** Goal of the exercise **
Write out the line with "(499, 136) = (231, 476): none" and each line after it to the end of the material, exactly as they appear and with nothing else.

** Exercise data **
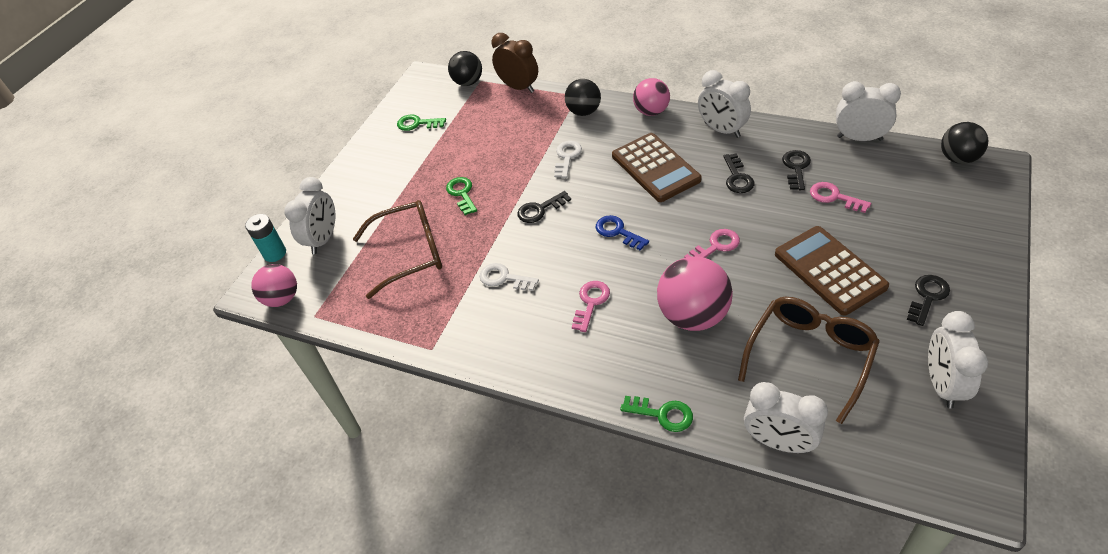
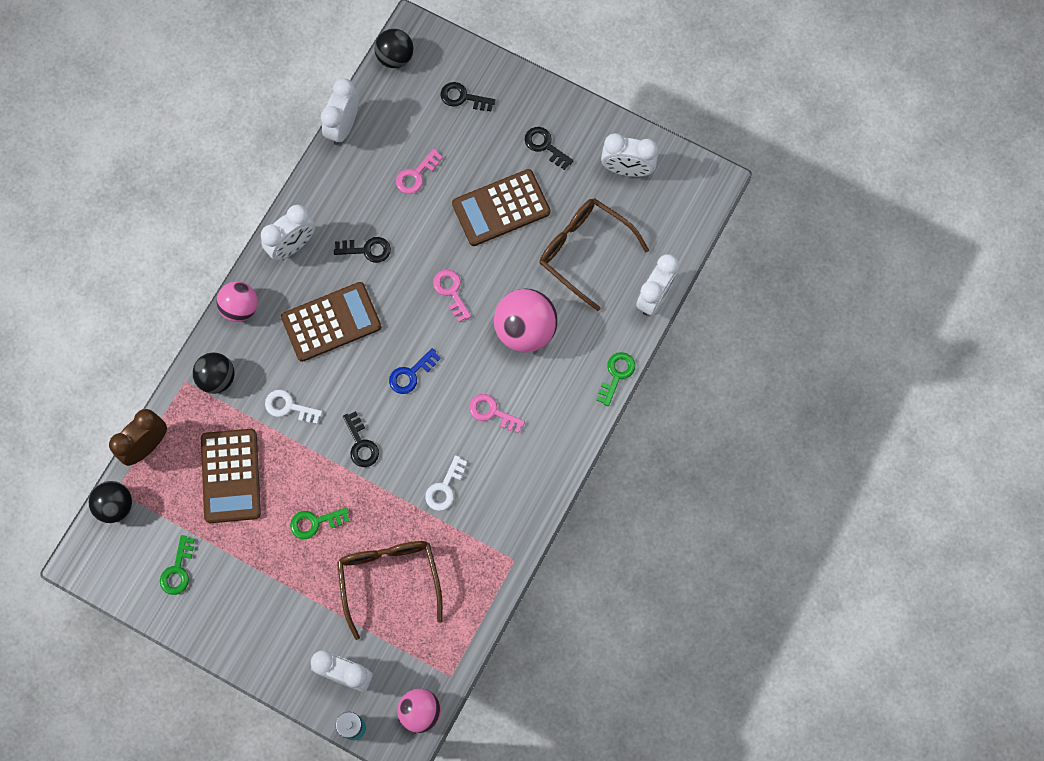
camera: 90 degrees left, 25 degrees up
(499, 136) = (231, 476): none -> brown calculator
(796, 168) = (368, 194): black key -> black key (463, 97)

** Problem solution **
(499, 136) = (231, 476): none -> brown calculator
(796, 168) = (368, 194): black key -> black key (463, 97)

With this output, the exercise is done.